[Object tracking records]
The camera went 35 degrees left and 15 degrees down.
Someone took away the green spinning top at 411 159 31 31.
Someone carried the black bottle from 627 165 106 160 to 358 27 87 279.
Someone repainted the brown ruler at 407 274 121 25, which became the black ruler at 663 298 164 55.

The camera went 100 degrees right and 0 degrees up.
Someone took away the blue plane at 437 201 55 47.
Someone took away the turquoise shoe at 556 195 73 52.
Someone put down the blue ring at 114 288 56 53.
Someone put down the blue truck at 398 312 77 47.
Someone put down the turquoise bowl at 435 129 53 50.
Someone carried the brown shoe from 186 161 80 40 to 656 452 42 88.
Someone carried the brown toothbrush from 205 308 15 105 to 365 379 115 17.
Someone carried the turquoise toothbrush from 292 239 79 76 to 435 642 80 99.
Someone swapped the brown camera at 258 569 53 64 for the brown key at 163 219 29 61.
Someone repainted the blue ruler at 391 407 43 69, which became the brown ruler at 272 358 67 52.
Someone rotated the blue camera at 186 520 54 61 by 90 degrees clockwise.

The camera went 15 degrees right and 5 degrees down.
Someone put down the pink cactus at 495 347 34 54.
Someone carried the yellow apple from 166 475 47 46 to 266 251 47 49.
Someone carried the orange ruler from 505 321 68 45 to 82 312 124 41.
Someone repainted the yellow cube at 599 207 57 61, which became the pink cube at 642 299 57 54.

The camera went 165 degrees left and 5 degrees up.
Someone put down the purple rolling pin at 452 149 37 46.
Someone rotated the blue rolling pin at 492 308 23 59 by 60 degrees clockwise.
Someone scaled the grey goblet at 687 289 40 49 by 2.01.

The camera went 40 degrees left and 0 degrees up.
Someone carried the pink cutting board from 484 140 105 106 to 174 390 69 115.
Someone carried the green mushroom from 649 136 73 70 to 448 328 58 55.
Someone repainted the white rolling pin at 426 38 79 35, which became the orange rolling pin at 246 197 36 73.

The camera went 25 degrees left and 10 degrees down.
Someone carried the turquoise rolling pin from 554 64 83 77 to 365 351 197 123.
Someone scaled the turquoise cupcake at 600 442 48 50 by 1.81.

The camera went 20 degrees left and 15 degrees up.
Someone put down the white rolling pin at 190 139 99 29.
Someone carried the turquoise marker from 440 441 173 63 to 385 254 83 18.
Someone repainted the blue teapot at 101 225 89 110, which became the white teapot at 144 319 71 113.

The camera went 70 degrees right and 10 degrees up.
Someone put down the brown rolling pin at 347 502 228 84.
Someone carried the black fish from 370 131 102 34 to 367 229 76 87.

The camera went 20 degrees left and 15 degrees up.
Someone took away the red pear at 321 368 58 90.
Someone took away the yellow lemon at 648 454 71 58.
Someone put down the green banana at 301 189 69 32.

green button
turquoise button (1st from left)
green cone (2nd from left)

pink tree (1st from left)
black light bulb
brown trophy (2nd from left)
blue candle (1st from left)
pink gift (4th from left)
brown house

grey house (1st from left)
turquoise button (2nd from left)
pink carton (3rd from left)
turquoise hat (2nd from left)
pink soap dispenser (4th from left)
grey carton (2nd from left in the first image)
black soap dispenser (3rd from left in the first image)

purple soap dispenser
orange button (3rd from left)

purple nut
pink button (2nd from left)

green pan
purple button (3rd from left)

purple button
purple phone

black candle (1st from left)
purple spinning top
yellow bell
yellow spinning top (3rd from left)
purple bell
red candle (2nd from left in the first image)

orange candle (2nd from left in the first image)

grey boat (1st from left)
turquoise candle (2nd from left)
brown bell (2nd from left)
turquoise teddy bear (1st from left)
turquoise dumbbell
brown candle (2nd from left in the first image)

What needs to be done:
Here the output must be the lines above from the line with "Someone carried the orange" to the line with "Someone put down the purple", both included, duplicated word for word and nothing else.

Solution below:
Someone carried the orange ruler from 505 321 68 45 to 82 312 124 41.
Someone repainted the yellow cube at 599 207 57 61, which became the pink cube at 642 299 57 54.

The camera went 165 degrees left and 5 degrees up.
Someone put down the purple rolling pin at 452 149 37 46.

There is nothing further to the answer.